All of the data must be output exactly, with every picture left out.

── RECORDED DATA ──

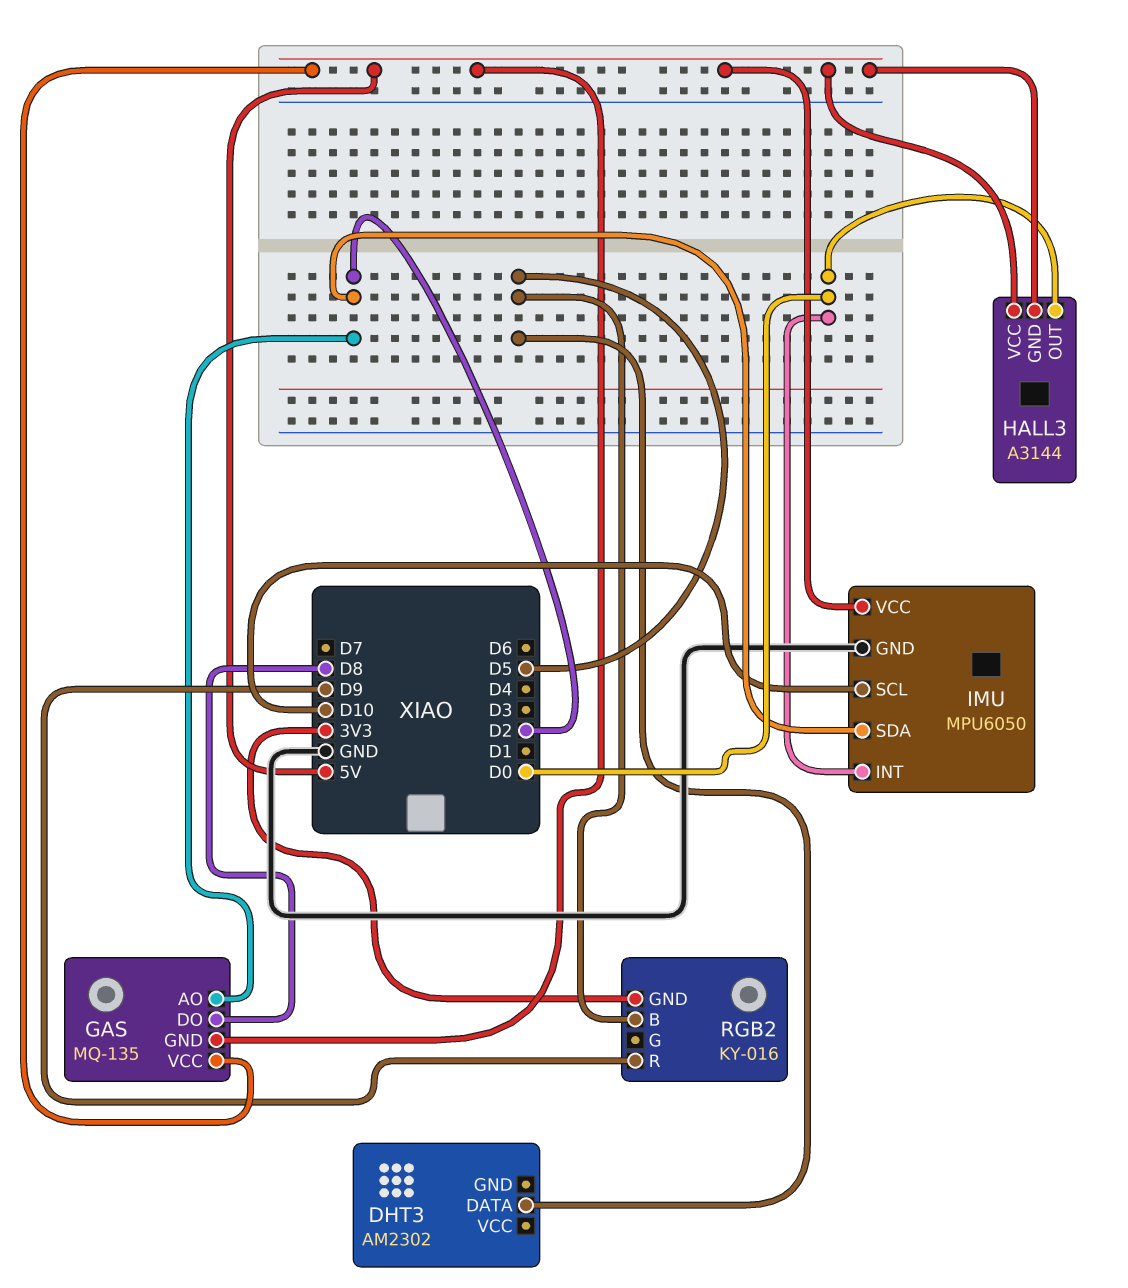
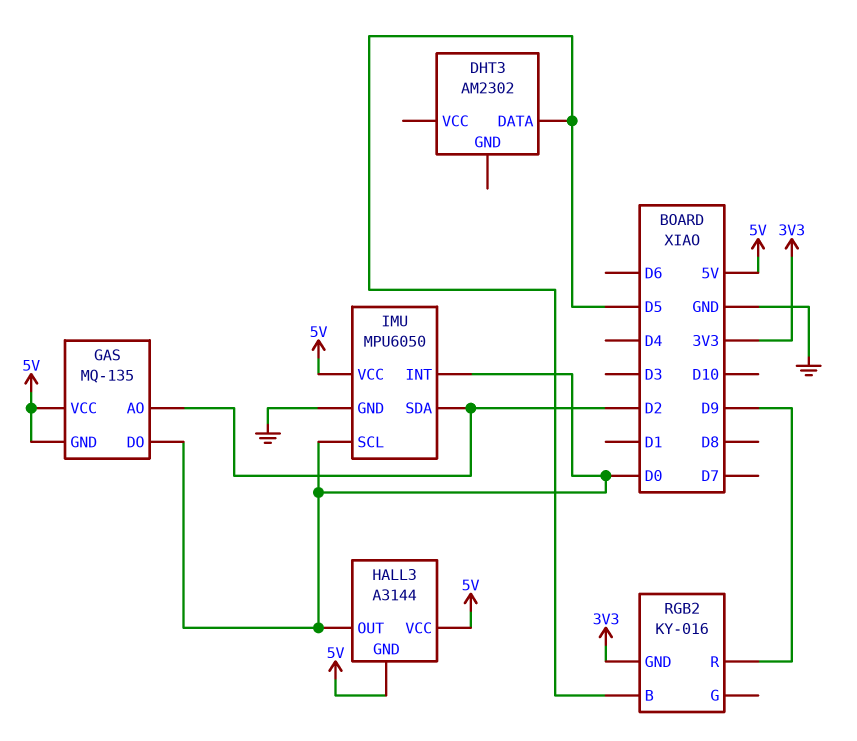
GAS pin DO: D8 -> D0
IMU pin SCL: D10 -> D0

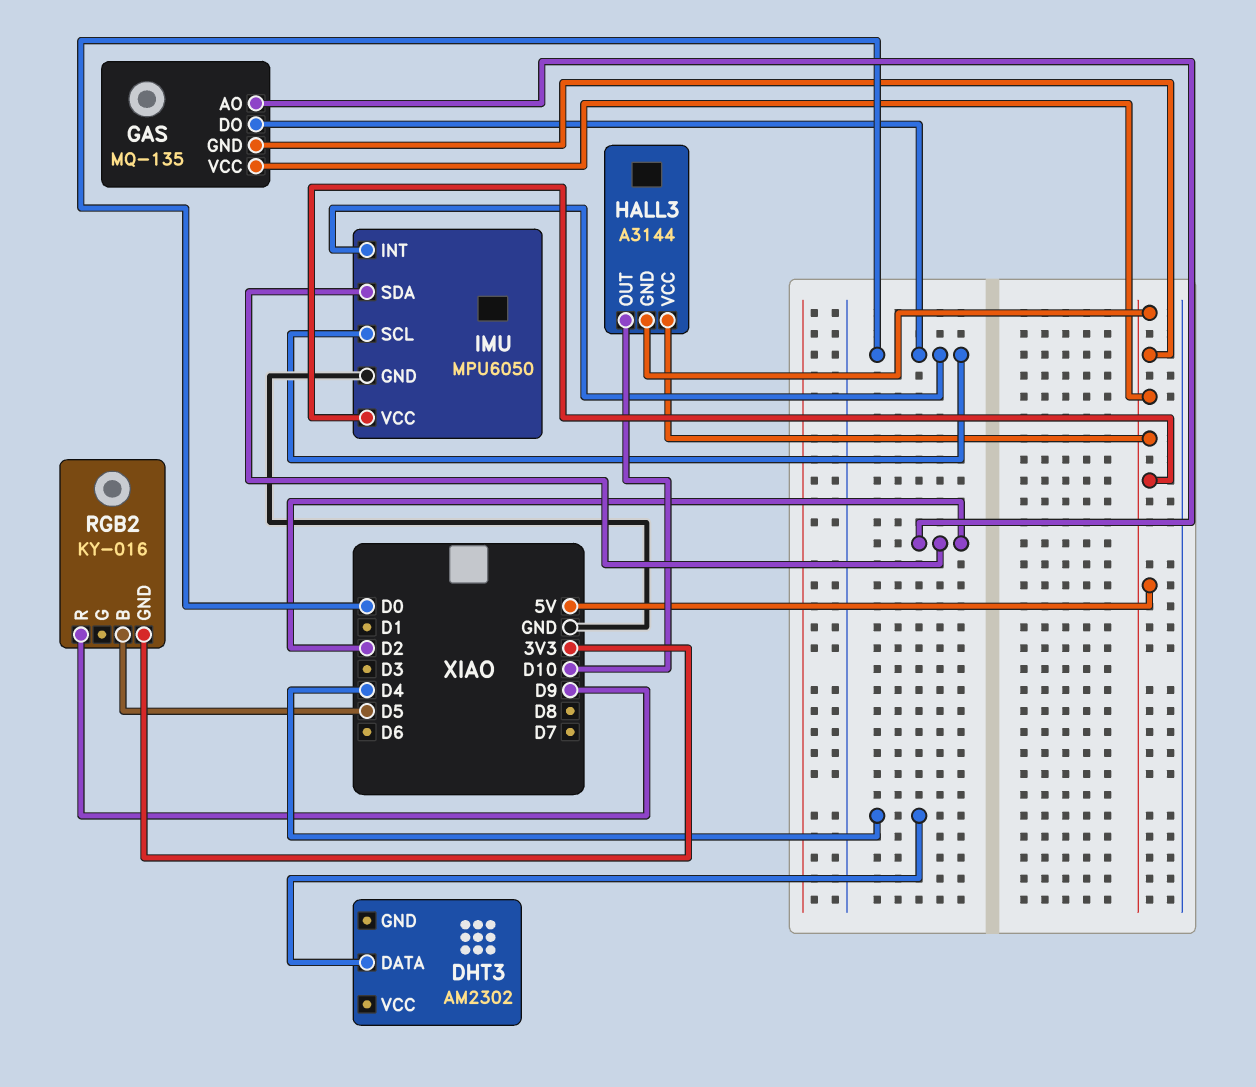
DHT3 pin DATA: D5 -> D4
HALL3 pin OUT: D0 -> D10

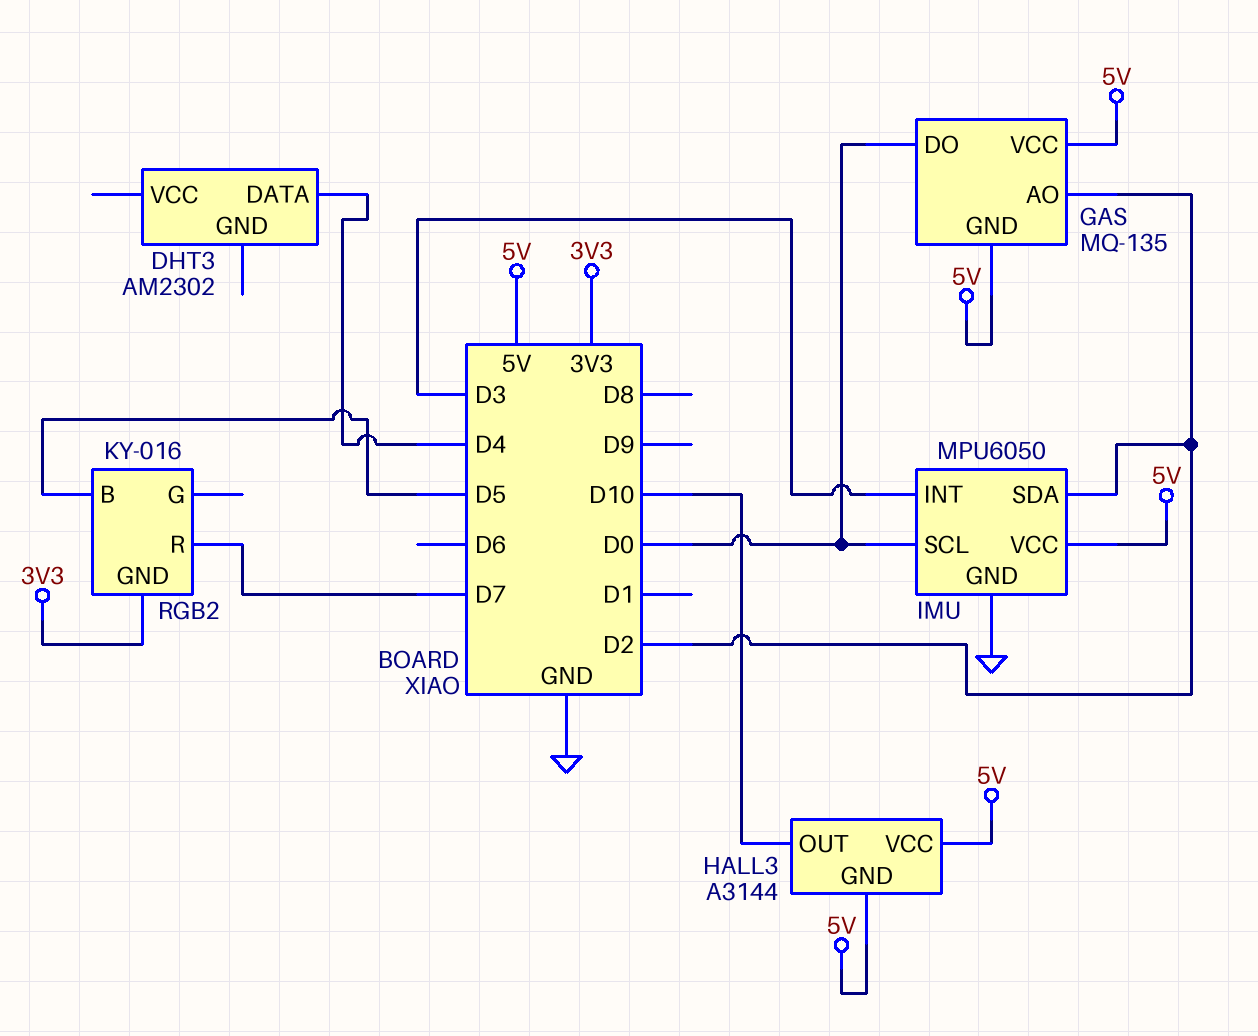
IMU pin INT: D0 -> D3
RGB2 pin R: D9 -> D7

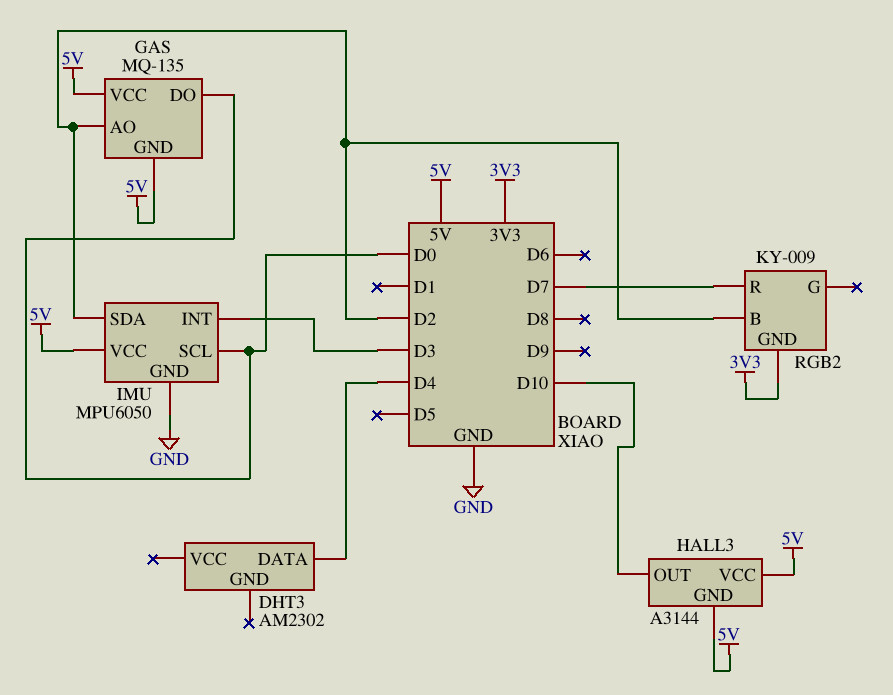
RGB2: KY-016 -> KY-009
RGB2 pin B: D5 -> D2

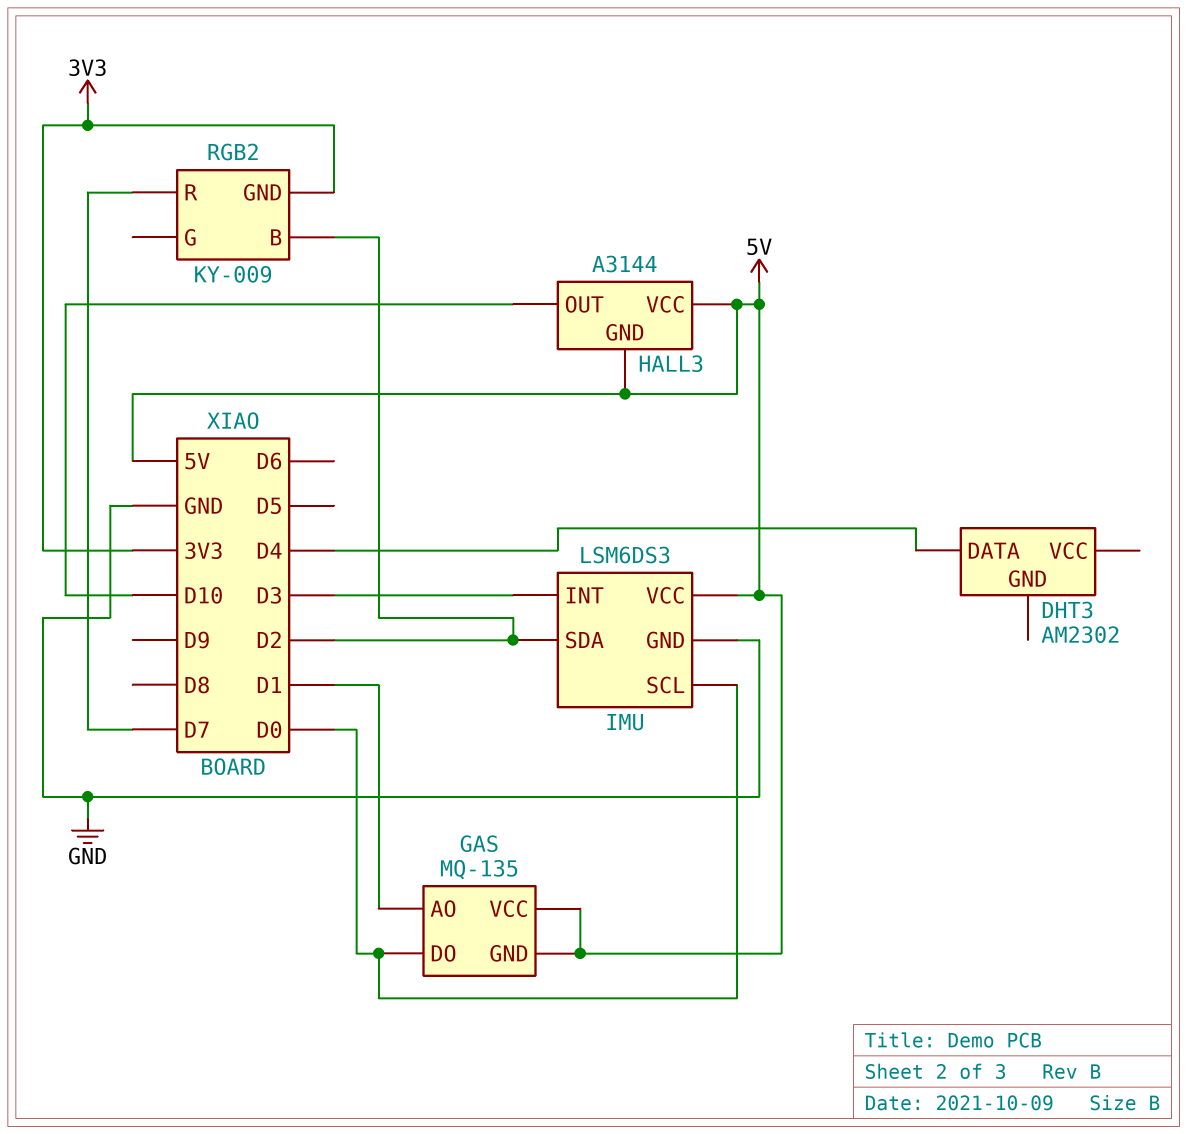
GAS pin AO: D2 -> D1
IMU: MPU6050 -> LSM6DS3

───

RESULT OF THIS TASK:
GAS pin DO: D8 -> D0
IMU pin SCL: D10 -> D0

DHT3 pin DATA: D5 -> D4
HALL3 pin OUT: D0 -> D10

IMU pin INT: D0 -> D3
RGB2 pin R: D9 -> D7

RGB2: KY-016 -> KY-009
RGB2 pin B: D5 -> D2

GAS pin AO: D2 -> D1
IMU: MPU6050 -> LSM6DS3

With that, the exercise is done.